### What to work on:
From the first line of the records below through the line containing "red_deminok | <380", copy everything exactly and nothing more.

### Supplied data:
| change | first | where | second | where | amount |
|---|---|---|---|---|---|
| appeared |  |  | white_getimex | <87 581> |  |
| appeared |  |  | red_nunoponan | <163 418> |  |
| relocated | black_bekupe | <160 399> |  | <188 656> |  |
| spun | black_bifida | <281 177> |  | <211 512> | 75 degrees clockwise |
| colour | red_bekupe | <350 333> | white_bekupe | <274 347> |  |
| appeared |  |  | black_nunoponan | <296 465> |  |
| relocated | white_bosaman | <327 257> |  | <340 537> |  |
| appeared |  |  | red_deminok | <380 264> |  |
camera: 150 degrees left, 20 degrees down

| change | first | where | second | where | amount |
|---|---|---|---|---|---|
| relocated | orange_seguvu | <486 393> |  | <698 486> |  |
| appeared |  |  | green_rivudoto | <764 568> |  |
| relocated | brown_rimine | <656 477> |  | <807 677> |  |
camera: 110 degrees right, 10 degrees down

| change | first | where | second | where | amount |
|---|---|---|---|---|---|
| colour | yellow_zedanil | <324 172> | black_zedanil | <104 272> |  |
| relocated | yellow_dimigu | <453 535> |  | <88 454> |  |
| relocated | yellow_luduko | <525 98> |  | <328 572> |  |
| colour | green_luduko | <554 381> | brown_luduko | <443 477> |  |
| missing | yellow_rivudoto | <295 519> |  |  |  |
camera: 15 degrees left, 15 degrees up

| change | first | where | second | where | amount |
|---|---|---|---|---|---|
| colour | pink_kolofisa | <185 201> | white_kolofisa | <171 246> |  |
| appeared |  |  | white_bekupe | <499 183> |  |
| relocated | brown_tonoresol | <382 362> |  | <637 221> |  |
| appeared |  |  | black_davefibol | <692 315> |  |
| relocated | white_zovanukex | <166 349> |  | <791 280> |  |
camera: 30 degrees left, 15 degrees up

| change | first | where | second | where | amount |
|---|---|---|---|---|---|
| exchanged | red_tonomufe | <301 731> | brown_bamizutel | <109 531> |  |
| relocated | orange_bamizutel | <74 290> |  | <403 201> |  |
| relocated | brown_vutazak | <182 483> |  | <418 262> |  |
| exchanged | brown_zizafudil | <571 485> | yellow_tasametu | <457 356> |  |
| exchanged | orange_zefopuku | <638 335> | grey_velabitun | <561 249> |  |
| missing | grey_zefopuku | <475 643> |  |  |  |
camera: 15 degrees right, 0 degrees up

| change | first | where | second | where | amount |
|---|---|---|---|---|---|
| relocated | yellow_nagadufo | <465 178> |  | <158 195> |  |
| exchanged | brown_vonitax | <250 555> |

### Solution below:
| change | first | where | second | where | amount |
|---|---|---|---|---|---|
| appeared |  |  | white_getimex | <87 581> |  |
| appeared |  |  | red_nunoponan | <163 418> |  |
| relocated | black_bekupe | <160 399> |  | <188 656> |  |
| spun | black_bifida | <281 177> |  | <211 512> | 75 degrees clockwise |
| colour | red_bekupe | <350 333> | white_bekupe | <274 347> |  |
| appeared |  |  | black_nunoponan | <296 465> |  |
| relocated | white_bosaman | <327 257> |  | <340 537> |  |
| appeared |  |  | red_deminok | <380 264> |  |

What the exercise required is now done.